The line that contains "TOF3 pin SDA: 10 -> none" marks the start. Please set it down, with every later line of the data, exactly and without pictures.

[Data excerpts]
▽

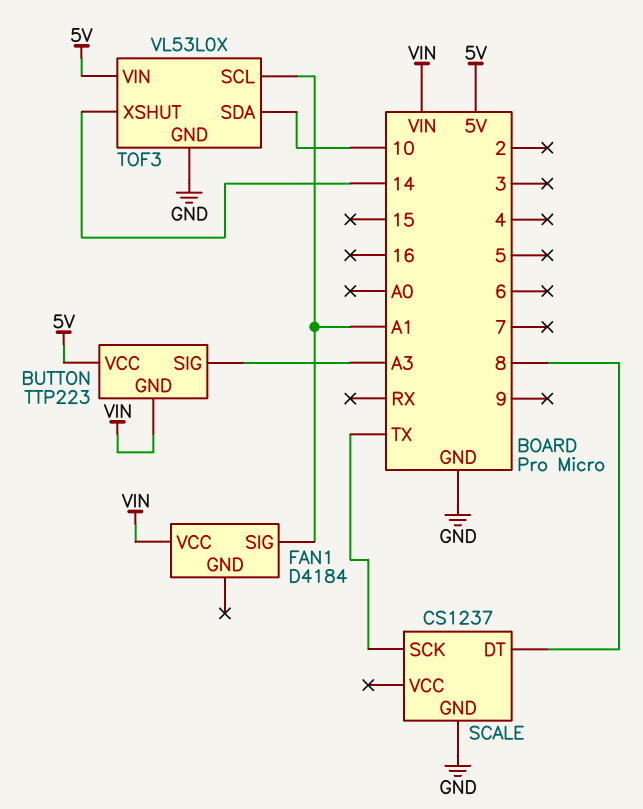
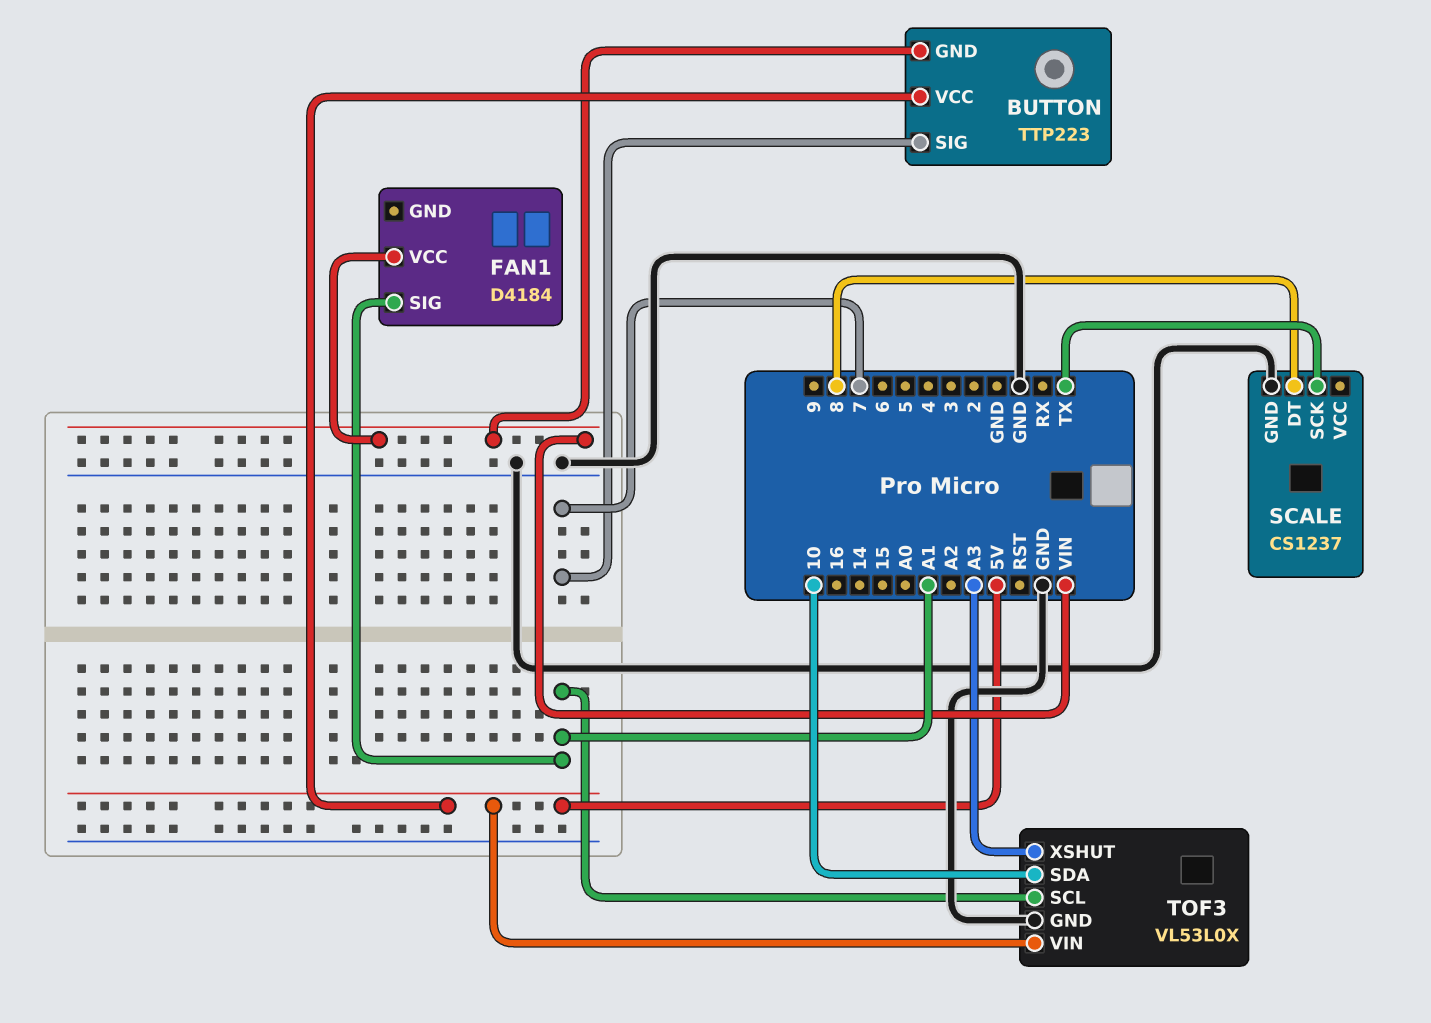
BUTTON pin SIG: A3 -> 7
TOF3 pin XSHUT: 14 -> A3

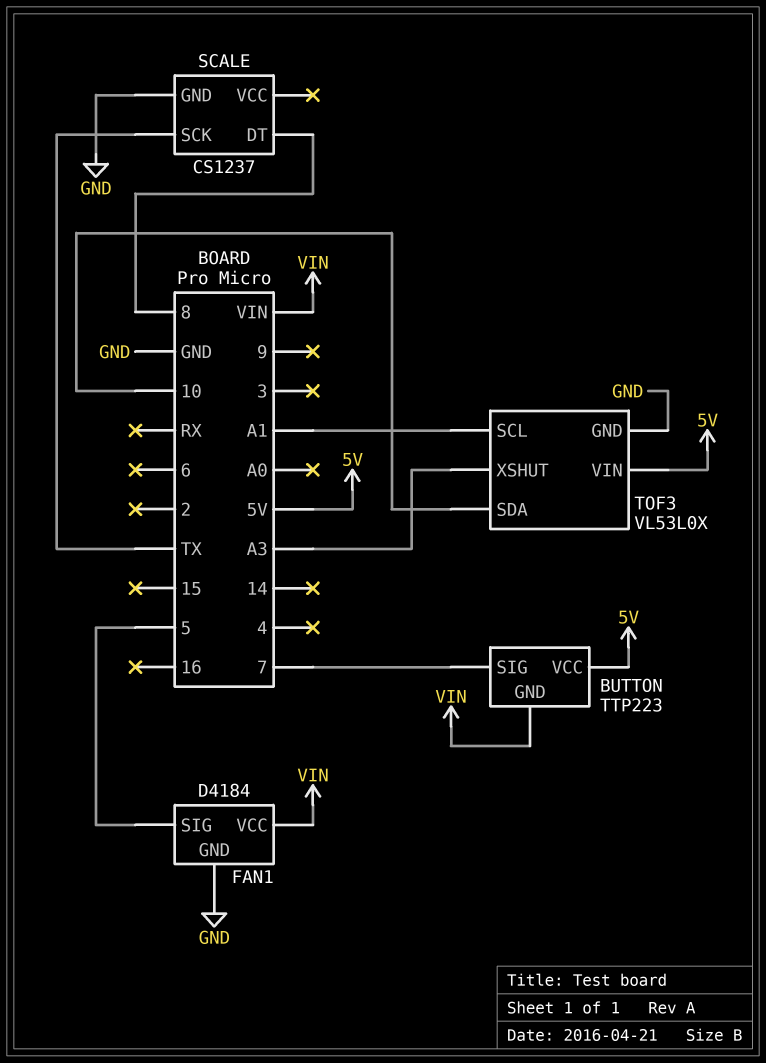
FAN1 pin GND: none -> GND
FAN1 pin SIG: A1 -> 5

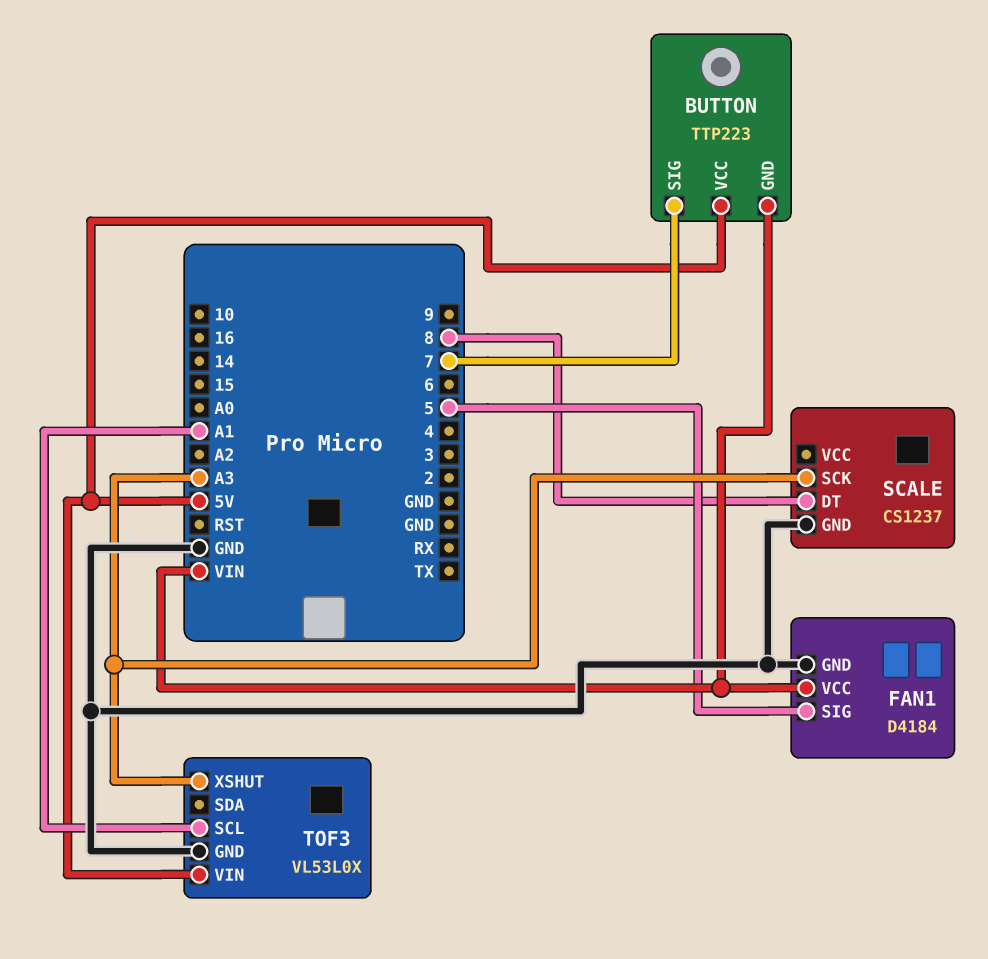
SCALE pin SCK: TX -> A3
TOF3 pin SDA: 10 -> none

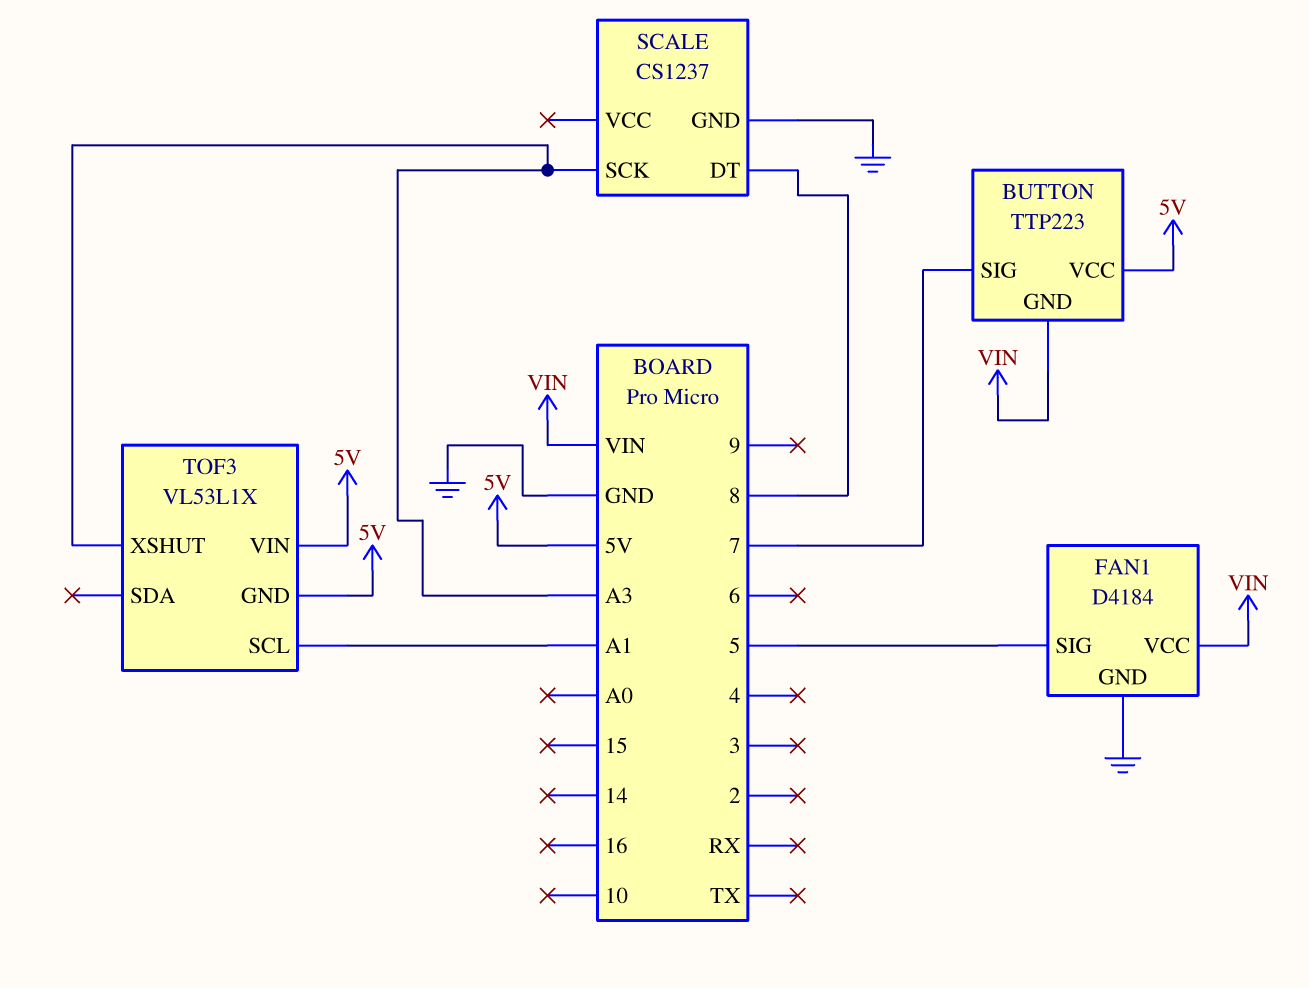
TOF3: VL53L0X -> VL53L1X
TOF3 pin GND: GND -> 5V

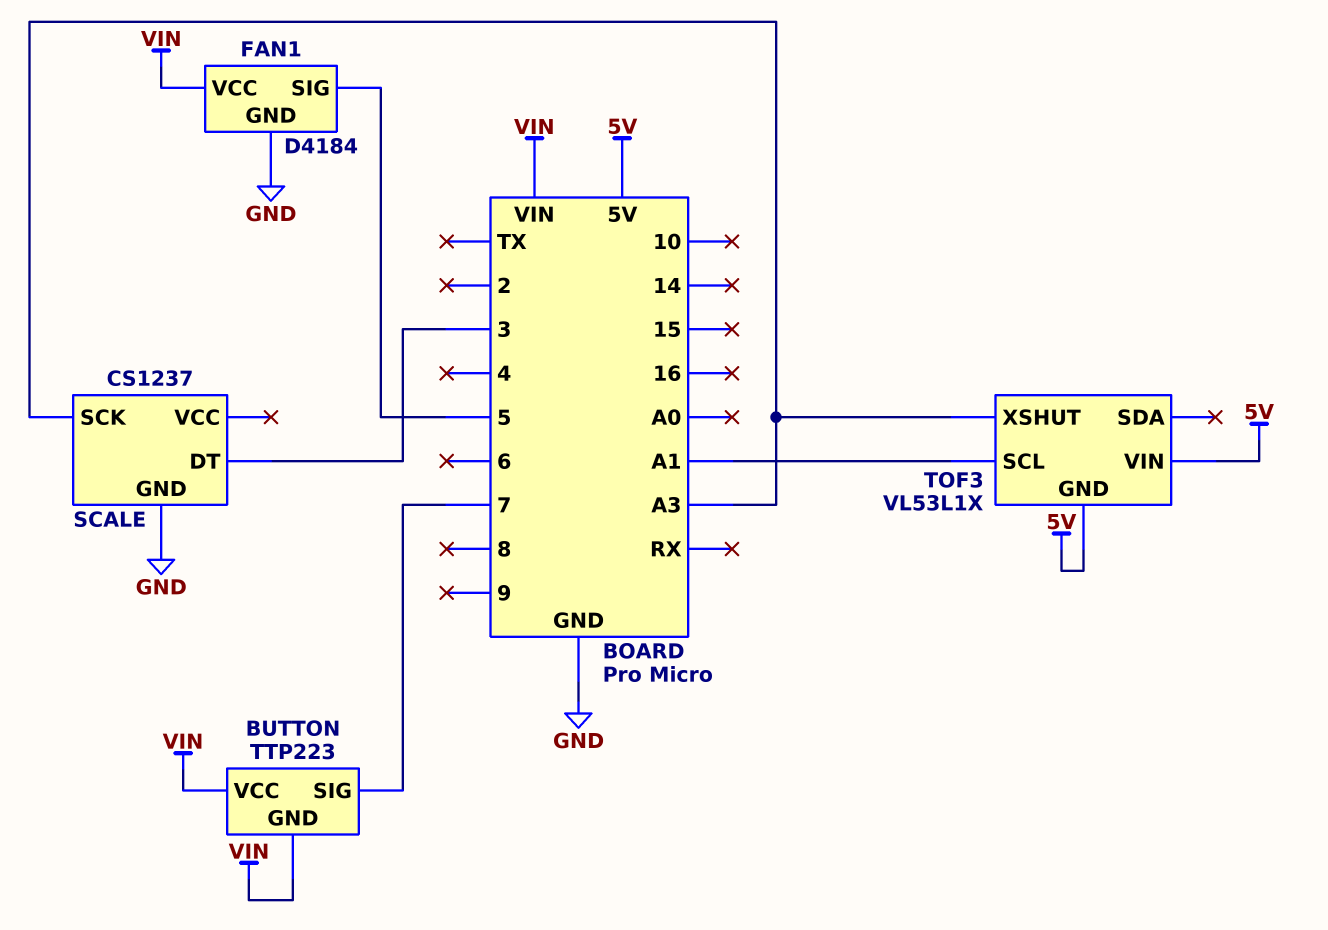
BUTTON pin VCC: 5V -> VIN
SCALE pin DT: 8 -> 3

△

Response area
TOF3 pin SDA: 10 -> none

TOF3: VL53L0X -> VL53L1X
TOF3 pin GND: GND -> 5V

BUTTON pin VCC: 5V -> VIN
SCALE pin DT: 8 -> 3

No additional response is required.